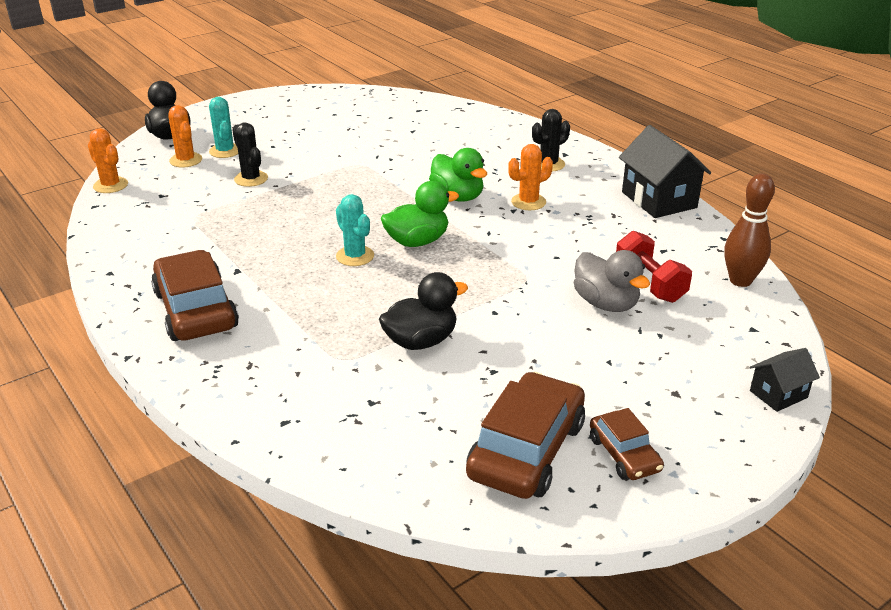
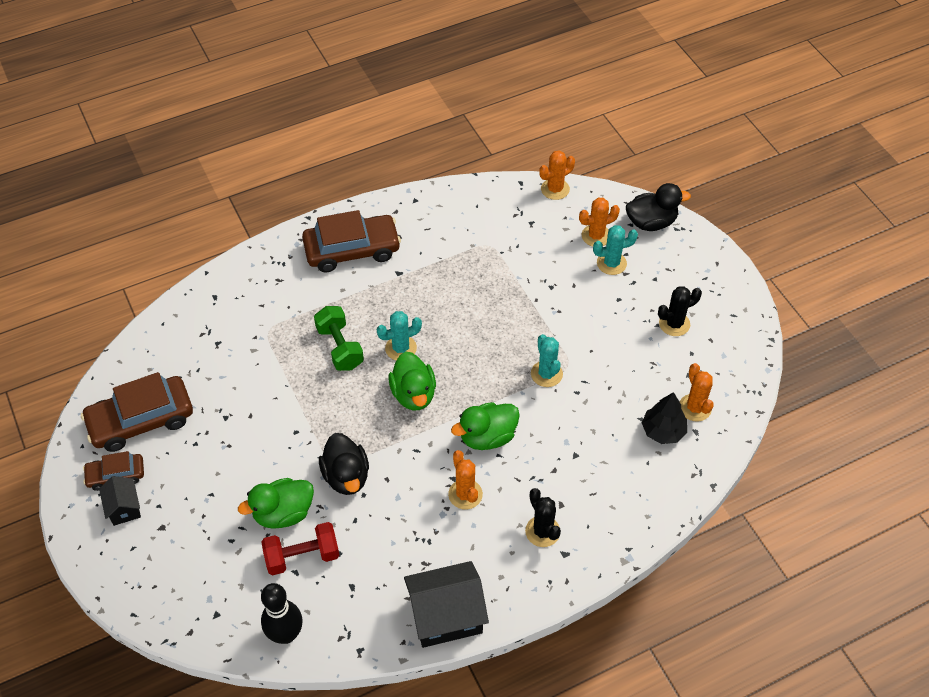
camera: 100 degrees right, 20 degrees up
(251, 179) = (551, 282): black cactus -> black cactus (674, 324)
(361, 298) = (340, 347): none -> green dumbbell
(372, 173) = (546, 374): none -> turquoise cactus
(394, 111) = (695, 408): none -> orange cactus
(421, 341) = (274, 378): black duck -> black duck (346, 476)
(422, 122) = (663, 431): none -> black tree
(526, 450) = (141, 420): brown car -> brown car turned 120 degrees clockwise
(606, 304) = (283, 513): grey duck -> green duck
(740, 281) = (286, 634): brown bowling pin -> black bowling pin
(778, 394) = (135, 597): black house -> black house (124, 508)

= = =

- _What is needed_
Each entry above should be copied word for word, with the images omitted.

- _Task response_
camera: 100 degrees right, 20 degrees up
(251, 179) = (551, 282): black cactus -> black cactus (674, 324)
(361, 298) = (340, 347): none -> green dumbbell
(372, 173) = (546, 374): none -> turquoise cactus
(394, 111) = (695, 408): none -> orange cactus
(421, 341) = (274, 378): black duck -> black duck (346, 476)
(422, 122) = (663, 431): none -> black tree
(526, 450) = (141, 420): brown car -> brown car turned 120 degrees clockwise
(606, 304) = (283, 513): grey duck -> green duck
(740, 281) = (286, 634): brown bowling pin -> black bowling pin
(778, 394) = (135, 597): black house -> black house (124, 508)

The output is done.